What you have to do: From the entries below, return exactly the lines beginning at the one that contains "none -> cyan brick H2:H7 level 1" and ending at the one that contains "none -> red cone A9 level 1", both of them included, and only those lines.

(Data)

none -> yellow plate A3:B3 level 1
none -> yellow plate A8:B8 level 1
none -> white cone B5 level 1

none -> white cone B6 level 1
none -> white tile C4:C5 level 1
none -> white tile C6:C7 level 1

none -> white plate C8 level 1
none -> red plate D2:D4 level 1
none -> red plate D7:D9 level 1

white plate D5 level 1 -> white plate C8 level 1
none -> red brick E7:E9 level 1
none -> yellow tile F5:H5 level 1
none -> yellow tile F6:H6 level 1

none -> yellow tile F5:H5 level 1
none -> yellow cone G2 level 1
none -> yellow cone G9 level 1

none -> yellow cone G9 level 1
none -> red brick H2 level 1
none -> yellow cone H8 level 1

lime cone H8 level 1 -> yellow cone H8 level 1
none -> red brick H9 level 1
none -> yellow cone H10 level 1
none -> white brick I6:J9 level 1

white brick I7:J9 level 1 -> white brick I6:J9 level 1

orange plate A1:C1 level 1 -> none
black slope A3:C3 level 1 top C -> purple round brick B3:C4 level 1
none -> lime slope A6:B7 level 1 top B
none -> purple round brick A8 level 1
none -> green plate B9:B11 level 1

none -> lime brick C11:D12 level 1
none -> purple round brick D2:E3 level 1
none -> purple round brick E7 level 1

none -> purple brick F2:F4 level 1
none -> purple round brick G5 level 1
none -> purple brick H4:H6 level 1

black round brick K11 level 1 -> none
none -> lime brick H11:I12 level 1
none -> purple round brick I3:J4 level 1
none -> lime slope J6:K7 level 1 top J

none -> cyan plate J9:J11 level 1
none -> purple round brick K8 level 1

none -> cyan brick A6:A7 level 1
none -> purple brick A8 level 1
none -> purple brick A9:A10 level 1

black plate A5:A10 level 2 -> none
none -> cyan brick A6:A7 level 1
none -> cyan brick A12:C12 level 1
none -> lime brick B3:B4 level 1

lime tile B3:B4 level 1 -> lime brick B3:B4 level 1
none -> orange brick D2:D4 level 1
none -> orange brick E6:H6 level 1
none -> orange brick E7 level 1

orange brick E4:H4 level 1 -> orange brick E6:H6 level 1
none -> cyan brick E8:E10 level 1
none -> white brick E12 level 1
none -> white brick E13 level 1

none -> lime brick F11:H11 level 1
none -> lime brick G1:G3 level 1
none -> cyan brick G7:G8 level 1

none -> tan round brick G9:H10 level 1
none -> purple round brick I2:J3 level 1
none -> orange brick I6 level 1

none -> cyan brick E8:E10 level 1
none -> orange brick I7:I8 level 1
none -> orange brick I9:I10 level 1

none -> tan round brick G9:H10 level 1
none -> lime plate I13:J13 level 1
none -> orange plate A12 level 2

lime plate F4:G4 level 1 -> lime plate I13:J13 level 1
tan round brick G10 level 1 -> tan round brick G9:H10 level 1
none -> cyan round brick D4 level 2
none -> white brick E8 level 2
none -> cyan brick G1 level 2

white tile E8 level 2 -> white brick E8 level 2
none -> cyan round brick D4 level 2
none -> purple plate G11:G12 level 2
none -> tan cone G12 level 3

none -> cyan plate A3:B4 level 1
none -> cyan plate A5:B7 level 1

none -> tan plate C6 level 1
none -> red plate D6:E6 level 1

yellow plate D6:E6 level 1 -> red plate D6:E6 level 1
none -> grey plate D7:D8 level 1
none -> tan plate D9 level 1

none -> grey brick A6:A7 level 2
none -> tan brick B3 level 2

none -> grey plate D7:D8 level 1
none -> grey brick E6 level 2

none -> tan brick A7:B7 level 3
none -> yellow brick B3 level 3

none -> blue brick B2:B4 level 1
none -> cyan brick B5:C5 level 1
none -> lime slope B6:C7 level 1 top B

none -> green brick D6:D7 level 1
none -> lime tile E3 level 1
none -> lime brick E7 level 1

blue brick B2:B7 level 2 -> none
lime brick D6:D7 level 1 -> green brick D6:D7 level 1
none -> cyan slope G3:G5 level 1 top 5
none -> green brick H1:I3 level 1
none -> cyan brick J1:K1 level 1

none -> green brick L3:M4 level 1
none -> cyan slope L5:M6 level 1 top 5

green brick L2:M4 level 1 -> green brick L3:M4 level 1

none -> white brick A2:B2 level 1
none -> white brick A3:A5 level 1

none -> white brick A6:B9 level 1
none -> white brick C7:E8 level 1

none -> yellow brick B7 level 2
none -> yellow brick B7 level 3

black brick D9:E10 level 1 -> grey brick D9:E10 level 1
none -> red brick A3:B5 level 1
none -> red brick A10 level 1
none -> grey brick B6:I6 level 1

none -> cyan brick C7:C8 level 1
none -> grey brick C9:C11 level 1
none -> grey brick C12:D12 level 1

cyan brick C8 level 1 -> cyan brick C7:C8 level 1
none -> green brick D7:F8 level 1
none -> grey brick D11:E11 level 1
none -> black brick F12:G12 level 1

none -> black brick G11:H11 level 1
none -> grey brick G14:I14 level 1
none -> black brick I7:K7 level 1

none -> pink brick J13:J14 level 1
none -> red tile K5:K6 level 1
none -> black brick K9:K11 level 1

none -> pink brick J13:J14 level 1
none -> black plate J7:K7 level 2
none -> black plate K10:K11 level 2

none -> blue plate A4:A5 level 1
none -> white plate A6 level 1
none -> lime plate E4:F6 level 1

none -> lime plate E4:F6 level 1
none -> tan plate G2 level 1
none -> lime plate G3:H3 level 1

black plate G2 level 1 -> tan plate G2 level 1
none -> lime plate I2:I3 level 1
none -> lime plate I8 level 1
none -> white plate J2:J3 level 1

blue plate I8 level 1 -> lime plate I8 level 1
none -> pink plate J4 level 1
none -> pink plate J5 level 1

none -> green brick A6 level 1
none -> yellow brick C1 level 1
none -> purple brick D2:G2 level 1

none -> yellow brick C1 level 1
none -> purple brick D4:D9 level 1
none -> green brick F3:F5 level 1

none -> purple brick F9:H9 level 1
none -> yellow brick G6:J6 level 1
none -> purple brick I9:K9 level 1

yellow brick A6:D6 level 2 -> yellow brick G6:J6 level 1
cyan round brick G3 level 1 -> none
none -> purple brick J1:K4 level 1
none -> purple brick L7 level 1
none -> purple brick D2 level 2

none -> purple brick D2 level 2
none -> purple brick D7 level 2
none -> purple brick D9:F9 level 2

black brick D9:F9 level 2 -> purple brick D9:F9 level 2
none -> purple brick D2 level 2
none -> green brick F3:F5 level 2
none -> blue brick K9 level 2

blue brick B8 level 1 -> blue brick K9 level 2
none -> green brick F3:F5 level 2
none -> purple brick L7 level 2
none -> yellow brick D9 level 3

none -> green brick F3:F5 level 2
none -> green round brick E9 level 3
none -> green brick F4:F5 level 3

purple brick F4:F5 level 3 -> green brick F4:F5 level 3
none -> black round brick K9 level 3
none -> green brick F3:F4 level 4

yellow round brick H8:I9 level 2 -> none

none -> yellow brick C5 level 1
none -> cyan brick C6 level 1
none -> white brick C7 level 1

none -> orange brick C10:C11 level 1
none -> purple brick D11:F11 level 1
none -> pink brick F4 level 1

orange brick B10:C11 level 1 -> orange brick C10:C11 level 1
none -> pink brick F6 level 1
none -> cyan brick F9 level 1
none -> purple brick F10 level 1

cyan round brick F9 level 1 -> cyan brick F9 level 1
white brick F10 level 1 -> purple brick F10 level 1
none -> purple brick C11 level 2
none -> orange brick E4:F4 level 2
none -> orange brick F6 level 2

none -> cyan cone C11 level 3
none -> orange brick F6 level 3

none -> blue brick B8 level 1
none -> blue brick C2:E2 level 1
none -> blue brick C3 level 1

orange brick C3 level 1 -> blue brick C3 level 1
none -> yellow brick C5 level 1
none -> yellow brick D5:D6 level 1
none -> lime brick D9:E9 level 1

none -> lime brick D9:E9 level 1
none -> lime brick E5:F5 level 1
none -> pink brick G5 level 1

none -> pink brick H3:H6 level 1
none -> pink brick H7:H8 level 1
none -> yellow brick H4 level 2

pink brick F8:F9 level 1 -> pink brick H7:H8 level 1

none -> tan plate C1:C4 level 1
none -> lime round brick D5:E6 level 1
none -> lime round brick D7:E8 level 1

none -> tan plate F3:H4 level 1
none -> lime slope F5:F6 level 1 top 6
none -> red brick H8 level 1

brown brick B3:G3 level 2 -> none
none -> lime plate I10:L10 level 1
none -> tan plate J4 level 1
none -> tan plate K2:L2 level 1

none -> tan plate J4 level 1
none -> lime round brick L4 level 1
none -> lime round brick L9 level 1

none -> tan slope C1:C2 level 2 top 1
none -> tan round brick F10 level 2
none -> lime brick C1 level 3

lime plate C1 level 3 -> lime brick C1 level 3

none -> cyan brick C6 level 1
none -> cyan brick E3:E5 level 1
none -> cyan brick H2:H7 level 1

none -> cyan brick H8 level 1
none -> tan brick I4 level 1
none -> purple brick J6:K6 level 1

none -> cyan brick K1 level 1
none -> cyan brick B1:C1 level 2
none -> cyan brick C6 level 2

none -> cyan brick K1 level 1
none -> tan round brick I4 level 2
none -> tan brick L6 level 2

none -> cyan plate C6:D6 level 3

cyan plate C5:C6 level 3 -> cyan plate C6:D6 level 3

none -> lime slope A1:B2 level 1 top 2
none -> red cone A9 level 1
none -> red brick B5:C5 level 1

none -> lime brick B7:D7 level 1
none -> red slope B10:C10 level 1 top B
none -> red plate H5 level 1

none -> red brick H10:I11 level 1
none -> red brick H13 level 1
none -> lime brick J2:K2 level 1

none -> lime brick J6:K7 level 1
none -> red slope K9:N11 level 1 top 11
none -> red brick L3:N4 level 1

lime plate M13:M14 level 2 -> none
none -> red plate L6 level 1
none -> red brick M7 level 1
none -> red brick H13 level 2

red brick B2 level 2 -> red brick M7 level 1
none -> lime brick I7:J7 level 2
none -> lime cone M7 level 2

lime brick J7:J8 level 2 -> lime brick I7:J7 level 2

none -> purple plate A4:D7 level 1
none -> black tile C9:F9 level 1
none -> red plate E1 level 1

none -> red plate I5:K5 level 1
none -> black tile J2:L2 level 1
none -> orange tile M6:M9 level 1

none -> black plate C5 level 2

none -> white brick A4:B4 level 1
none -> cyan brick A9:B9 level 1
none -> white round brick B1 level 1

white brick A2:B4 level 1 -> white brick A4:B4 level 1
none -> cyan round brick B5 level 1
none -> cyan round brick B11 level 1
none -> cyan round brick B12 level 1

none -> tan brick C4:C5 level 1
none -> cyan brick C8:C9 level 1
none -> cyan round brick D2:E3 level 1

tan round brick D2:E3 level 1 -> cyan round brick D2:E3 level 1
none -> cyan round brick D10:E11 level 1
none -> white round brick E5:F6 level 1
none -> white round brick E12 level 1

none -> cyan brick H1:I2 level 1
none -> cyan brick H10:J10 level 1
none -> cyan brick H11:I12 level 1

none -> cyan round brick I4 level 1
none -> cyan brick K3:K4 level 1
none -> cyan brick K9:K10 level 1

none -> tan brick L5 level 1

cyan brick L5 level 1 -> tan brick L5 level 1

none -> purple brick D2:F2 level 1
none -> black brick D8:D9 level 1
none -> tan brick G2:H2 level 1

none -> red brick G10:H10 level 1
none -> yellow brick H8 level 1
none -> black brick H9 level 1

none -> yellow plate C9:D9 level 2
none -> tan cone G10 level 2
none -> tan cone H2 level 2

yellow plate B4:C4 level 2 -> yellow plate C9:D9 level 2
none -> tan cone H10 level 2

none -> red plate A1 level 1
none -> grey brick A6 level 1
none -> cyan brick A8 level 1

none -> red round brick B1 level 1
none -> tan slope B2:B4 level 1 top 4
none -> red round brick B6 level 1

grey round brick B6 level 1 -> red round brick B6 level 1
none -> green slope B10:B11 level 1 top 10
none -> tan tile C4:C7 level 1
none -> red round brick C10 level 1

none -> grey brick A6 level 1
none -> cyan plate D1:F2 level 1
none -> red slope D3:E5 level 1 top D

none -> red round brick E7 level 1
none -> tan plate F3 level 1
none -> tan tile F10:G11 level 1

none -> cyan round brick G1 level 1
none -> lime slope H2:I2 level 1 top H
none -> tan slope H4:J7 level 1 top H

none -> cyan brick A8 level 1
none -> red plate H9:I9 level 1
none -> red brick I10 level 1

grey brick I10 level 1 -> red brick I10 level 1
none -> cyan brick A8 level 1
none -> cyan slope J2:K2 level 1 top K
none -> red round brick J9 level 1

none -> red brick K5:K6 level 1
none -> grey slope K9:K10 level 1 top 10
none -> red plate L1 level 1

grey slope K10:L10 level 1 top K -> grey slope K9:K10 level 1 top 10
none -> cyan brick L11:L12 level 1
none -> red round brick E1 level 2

(End Data)

Exercise solution:
none -> cyan brick H2:H7 level 1

none -> cyan brick H8 level 1
none -> tan brick I4 level 1
none -> purple brick J6:K6 level 1

none -> cyan brick K1 level 1
none -> cyan brick B1:C1 level 2
none -> cyan brick C6 level 2

none -> cyan brick K1 level 1
none -> tan round brick I4 level 2
none -> tan brick L6 level 2

none -> cyan plate C6:D6 level 3

cyan plate C5:C6 level 3 -> cyan plate C6:D6 level 3

none -> lime slope A1:B2 level 1 top 2
none -> red cone A9 level 1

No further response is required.